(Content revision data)
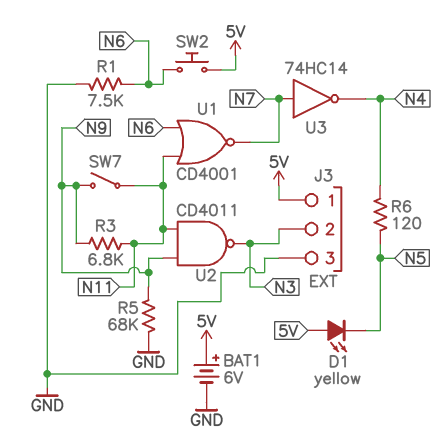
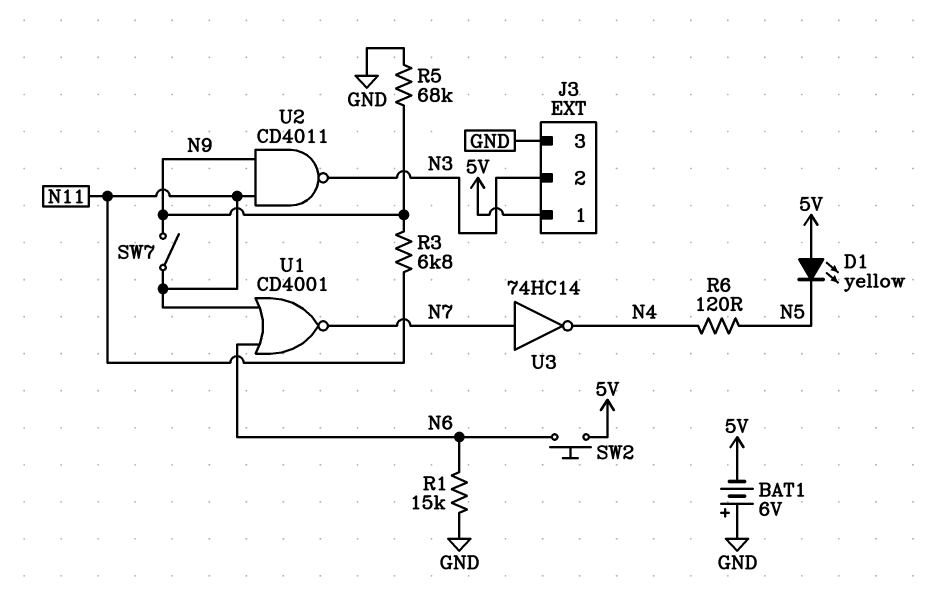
BAT1: 6V (plus 5V, minus GND) -> 6V (plus GND, minus 5V)
R1: 7.5k (GND, N6) -> 15k (GND, N6)

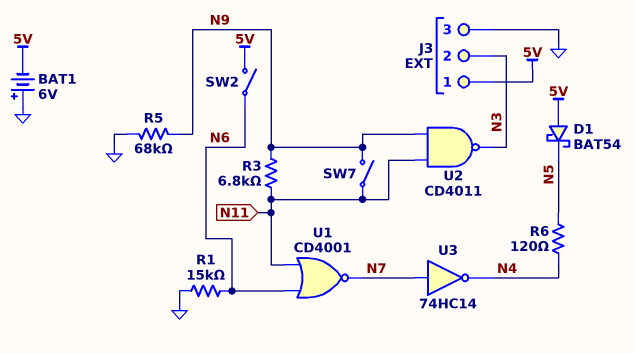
D1: LED yellow (A 5V, K N5) -> schottky BAT54 (A 5V, K N5)
SW2: button (5V, N6) -> switch (5V, N6)

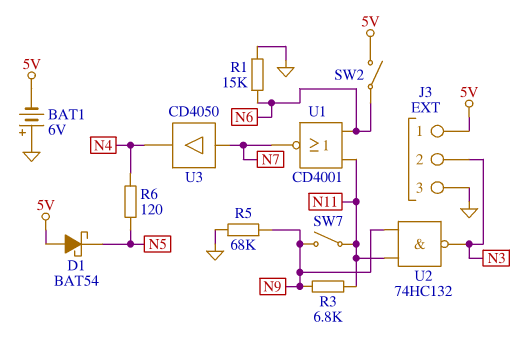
U2: NAND CD4011 (in N9, in N11, out N3) -> NAND 74HC132 (in N9, in N11, out N3)
U3: NOT 74HC14 (in N7, out N4) -> buffer CD4050 (in N7, out N4)

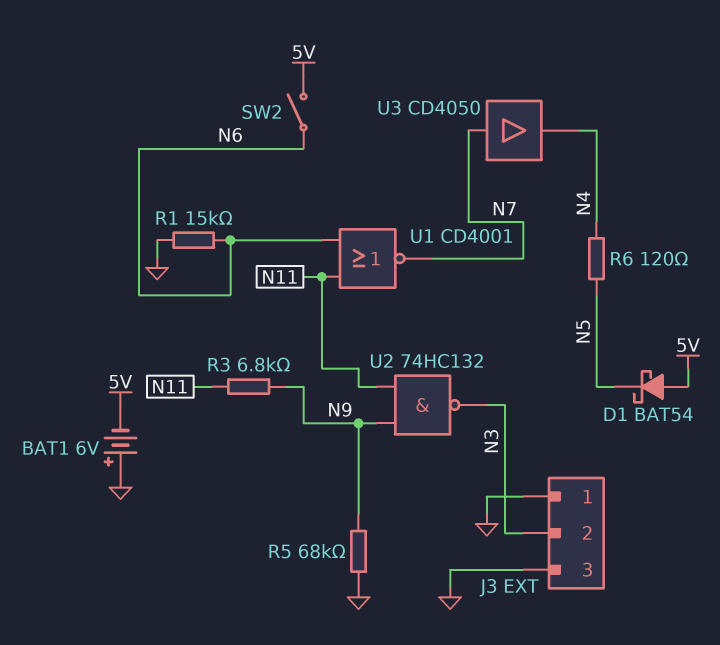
J3 pin 1: 5V -> GND
SW7: switch (N9, N11) -> none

Exercise goal: With the pictures set aside, please write out all of the records above exactly.

Task output:
BAT1: 6V (plus 5V, minus GND) -> 6V (plus GND, minus 5V)
R1: 7.5k (GND, N6) -> 15k (GND, N6)

D1: LED yellow (A 5V, K N5) -> schottky BAT54 (A 5V, K N5)
SW2: button (5V, N6) -> switch (5V, N6)

U2: NAND CD4011 (in N9, in N11, out N3) -> NAND 74HC132 (in N9, in N11, out N3)
U3: NOT 74HC14 (in N7, out N4) -> buffer CD4050 (in N7, out N4)

J3 pin 1: 5V -> GND
SW7: switch (N9, N11) -> none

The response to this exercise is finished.